═════ Input material ═════

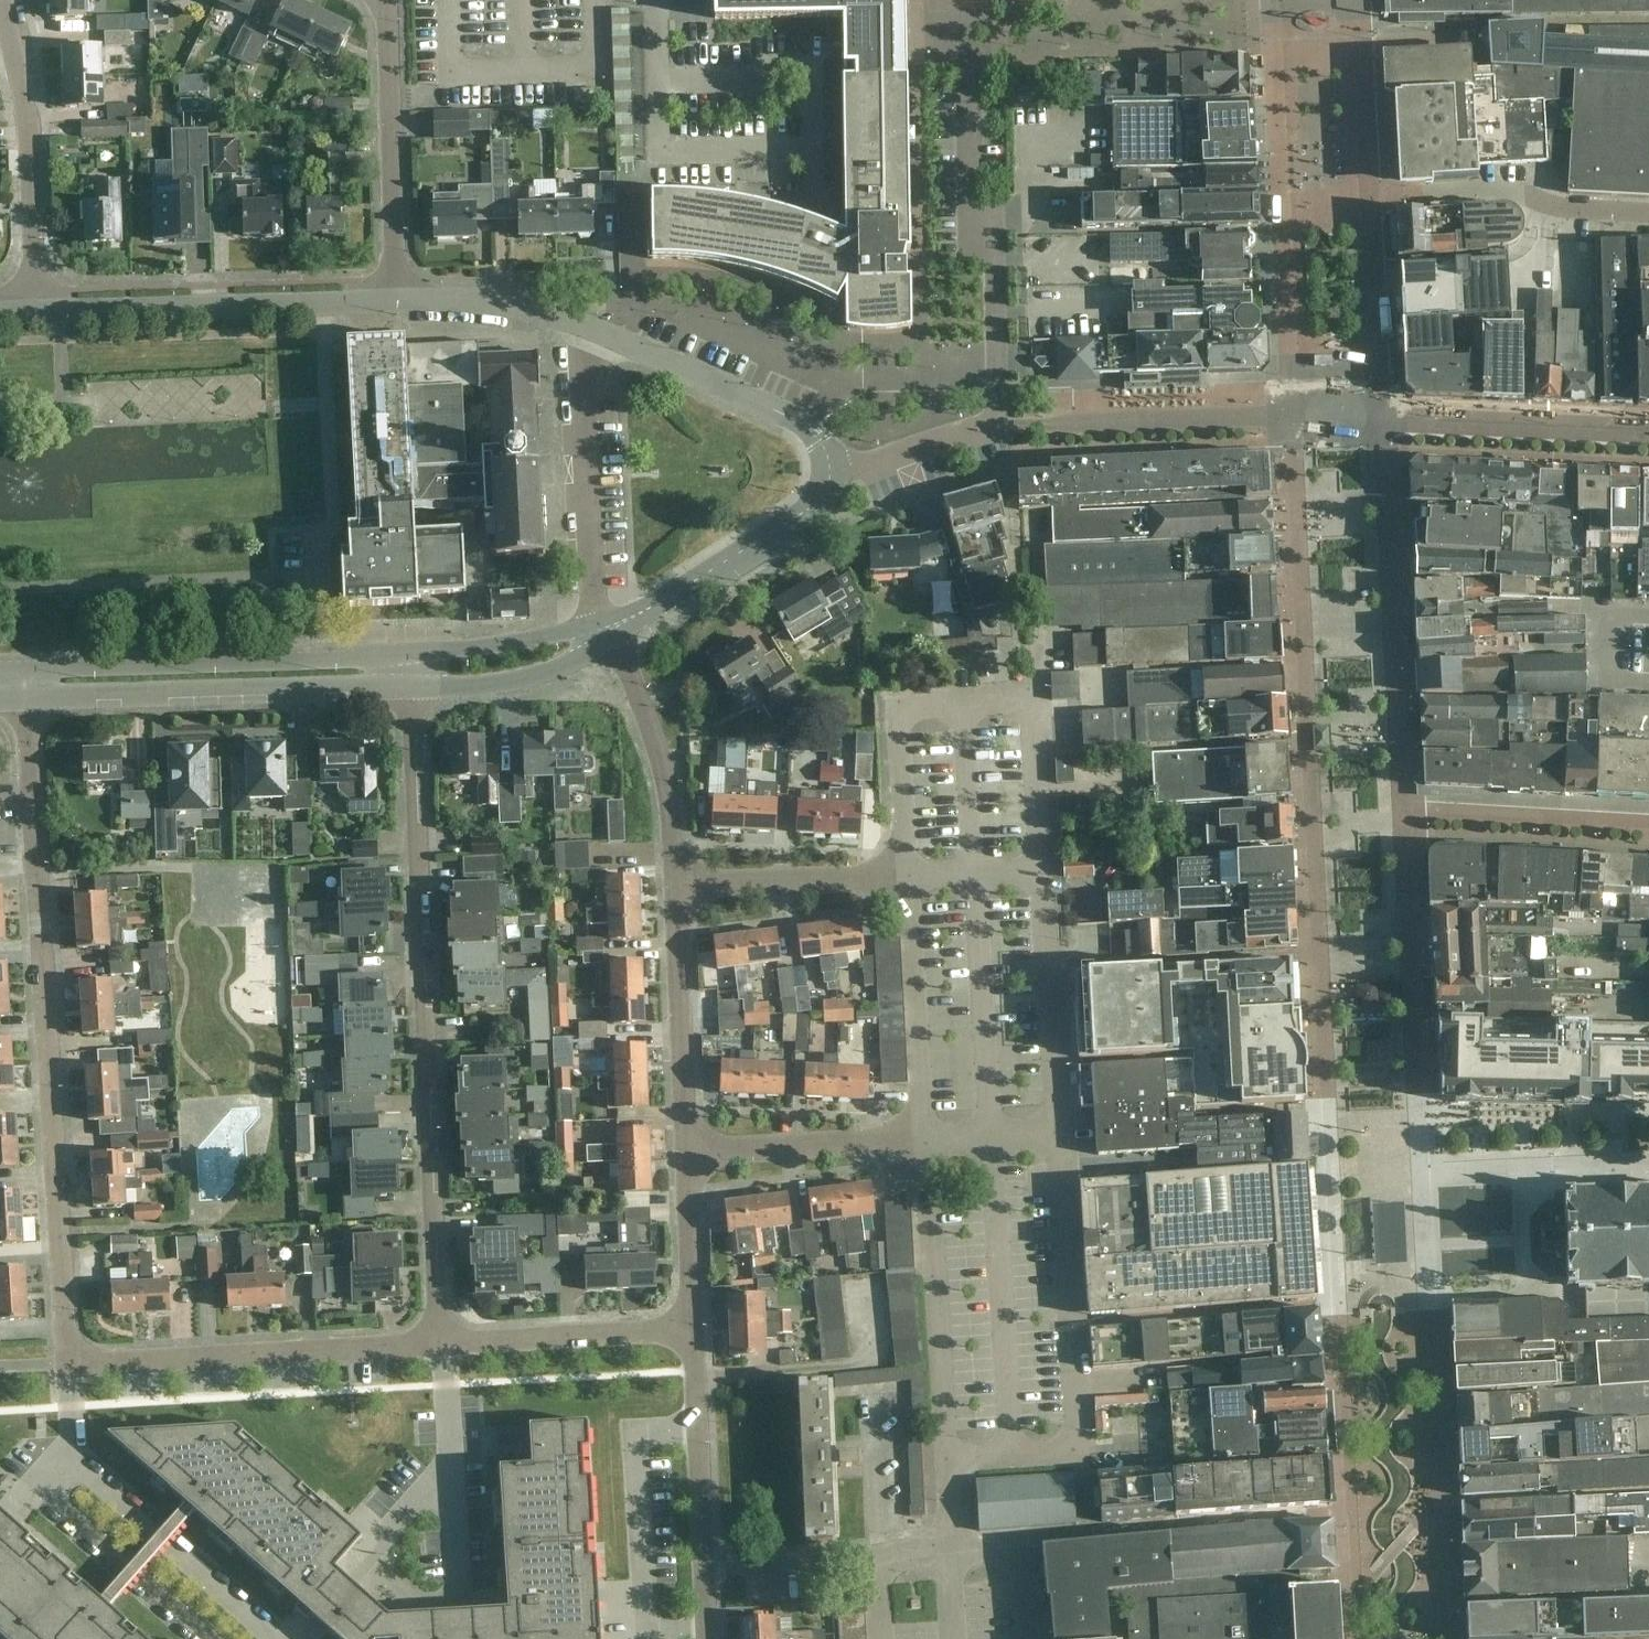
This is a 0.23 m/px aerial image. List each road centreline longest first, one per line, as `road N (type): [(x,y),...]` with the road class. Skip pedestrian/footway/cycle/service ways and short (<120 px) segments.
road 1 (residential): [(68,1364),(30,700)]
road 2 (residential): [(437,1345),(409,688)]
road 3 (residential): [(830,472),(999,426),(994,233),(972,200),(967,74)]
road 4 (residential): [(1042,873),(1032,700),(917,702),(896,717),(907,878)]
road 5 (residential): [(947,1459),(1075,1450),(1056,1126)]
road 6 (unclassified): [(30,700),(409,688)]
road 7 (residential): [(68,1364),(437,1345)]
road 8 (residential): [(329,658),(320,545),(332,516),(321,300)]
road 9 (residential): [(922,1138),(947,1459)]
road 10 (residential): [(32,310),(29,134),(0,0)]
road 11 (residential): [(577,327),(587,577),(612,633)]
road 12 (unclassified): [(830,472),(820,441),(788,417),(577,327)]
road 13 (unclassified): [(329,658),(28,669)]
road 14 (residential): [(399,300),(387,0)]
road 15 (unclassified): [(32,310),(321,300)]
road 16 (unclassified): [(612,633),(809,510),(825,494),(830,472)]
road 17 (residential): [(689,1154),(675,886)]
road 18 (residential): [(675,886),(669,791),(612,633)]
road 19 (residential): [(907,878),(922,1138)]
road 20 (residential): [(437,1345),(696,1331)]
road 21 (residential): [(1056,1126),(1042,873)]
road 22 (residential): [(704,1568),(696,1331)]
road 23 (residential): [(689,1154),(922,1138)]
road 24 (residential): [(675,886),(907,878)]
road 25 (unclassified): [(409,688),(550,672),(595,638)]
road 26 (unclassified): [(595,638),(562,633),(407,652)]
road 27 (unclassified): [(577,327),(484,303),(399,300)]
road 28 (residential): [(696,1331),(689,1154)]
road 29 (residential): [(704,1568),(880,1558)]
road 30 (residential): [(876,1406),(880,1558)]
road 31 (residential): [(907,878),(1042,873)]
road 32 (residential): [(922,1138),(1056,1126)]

═════

Search the lines above for the string "unclassified", then show every one that has it.

**Task result:**
road 6 (unclassified): [(30,700),(409,688)]
road 12 (unclassified): [(830,472),(820,441),(788,417),(577,327)]
road 13 (unclassified): [(329,658),(28,669)]
road 15 (unclassified): [(32,310),(321,300)]
road 16 (unclassified): [(612,633),(809,510),(825,494),(830,472)]
road 25 (unclassified): [(409,688),(550,672),(595,638)]
road 26 (unclassified): [(595,638),(562,633),(407,652)]
road 27 (unclassified): [(577,327),(484,303),(399,300)]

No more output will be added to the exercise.